Object state comparisons:
--*--

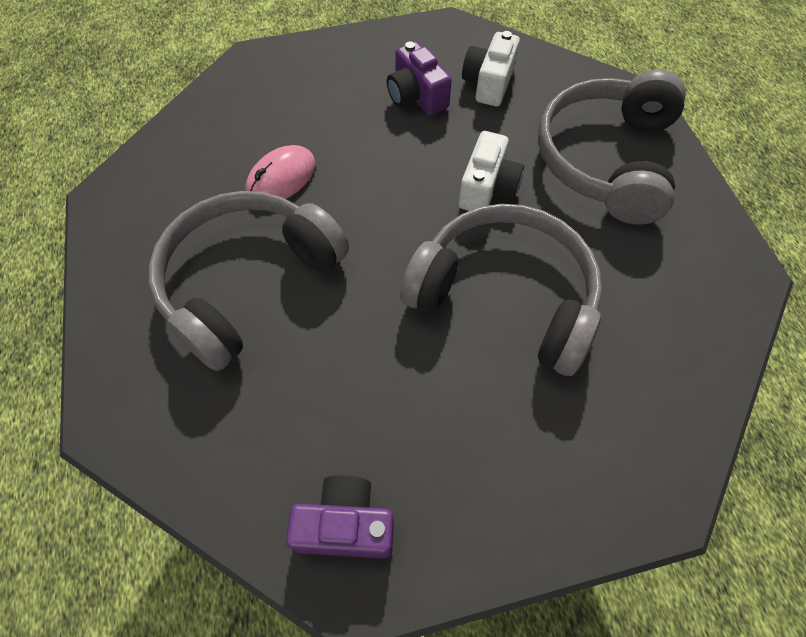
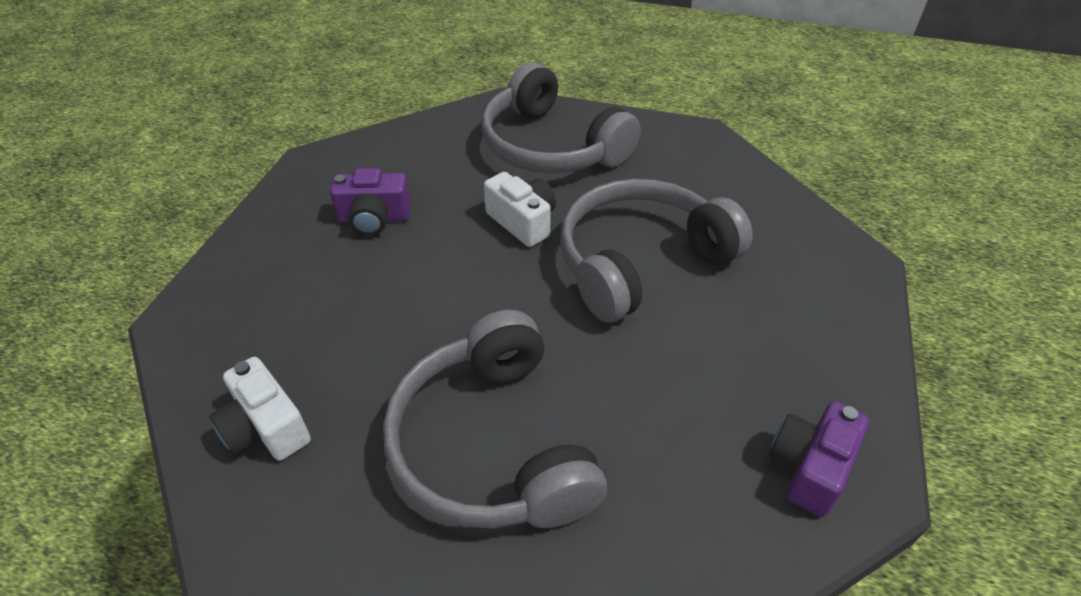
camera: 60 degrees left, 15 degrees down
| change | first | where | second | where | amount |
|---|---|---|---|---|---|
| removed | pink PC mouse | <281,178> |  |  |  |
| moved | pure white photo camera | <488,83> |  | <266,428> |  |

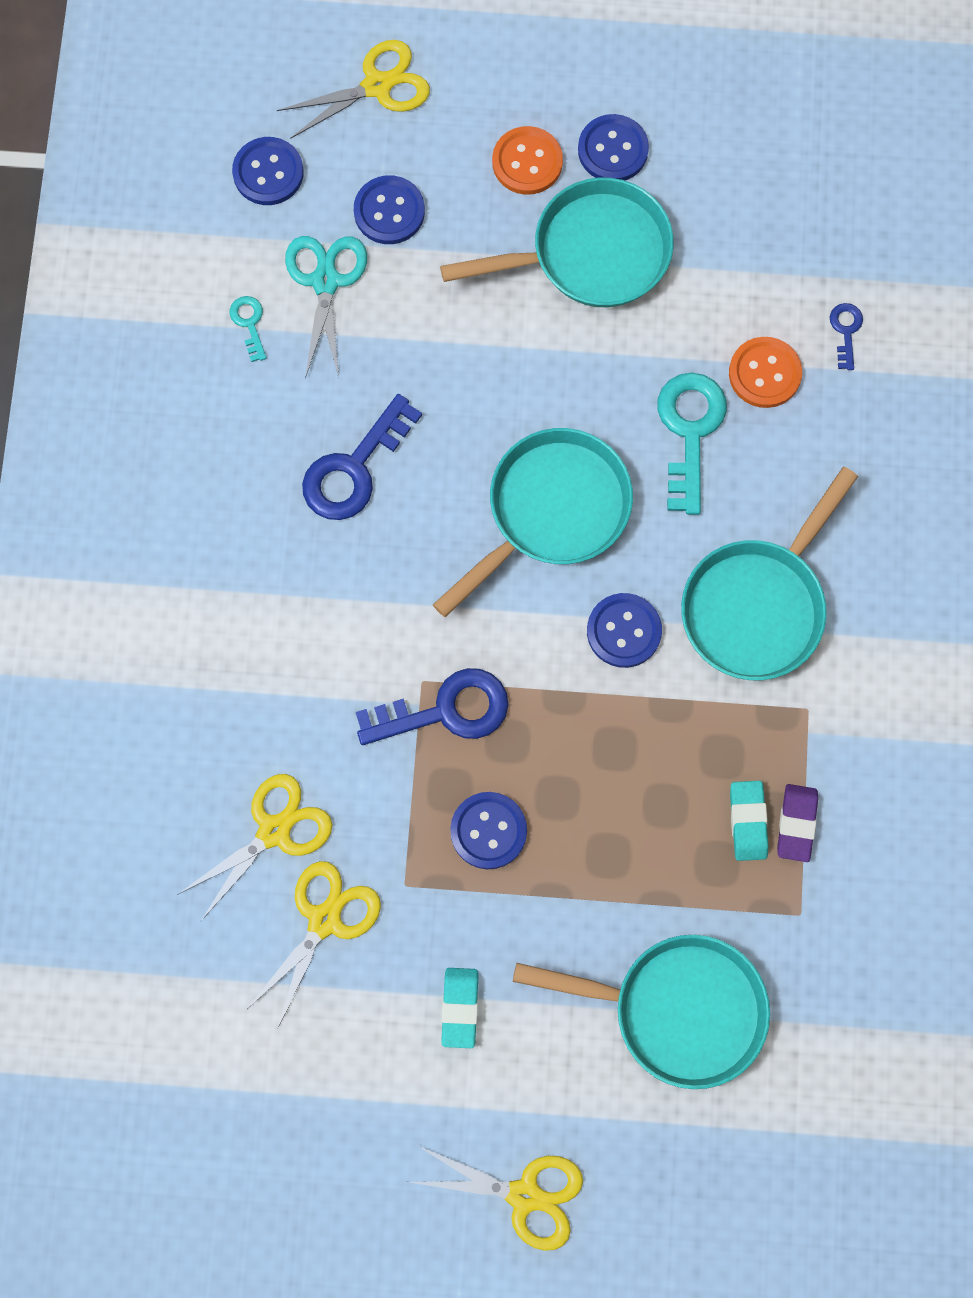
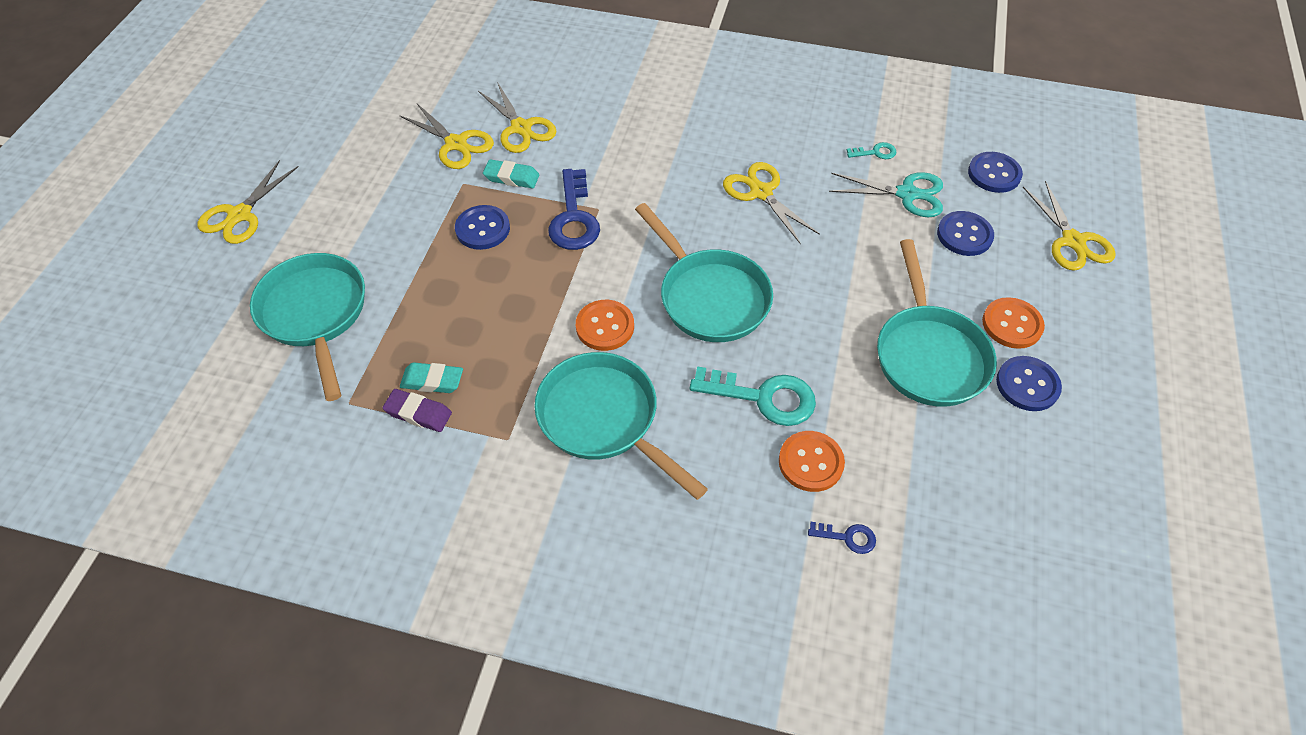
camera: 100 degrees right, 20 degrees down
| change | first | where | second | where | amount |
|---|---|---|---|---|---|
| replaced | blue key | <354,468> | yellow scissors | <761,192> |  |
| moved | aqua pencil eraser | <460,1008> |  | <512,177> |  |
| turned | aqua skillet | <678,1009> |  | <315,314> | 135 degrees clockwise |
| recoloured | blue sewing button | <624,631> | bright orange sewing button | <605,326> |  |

--*--

◆ **PROBLEM TO SOLVE**
Please repeat every record exactly, leaving the pictures out.

◆ **RESPONSE BELOW**
camera: 60 degrees left, 15 degrees down
| change | first | where | second | where | amount |
|---|---|---|---|---|---|
| removed | pink PC mouse | <281,178> |  |  |  |
| moved | pure white photo camera | <488,83> |  | <266,428> |  |

camera: 100 degrees right, 20 degrees down
| change | first | where | second | where | amount |
|---|---|---|---|---|---|
| replaced | blue key | <354,468> | yellow scissors | <761,192> |  |
| moved | aqua pencil eraser | <460,1008> |  | <512,177> |  |
| turned | aqua skillet | <678,1009> |  | <315,314> | 135 degrees clockwise |
| recoloured | blue sewing button | <624,631> | bright orange sewing button | <605,326> |  |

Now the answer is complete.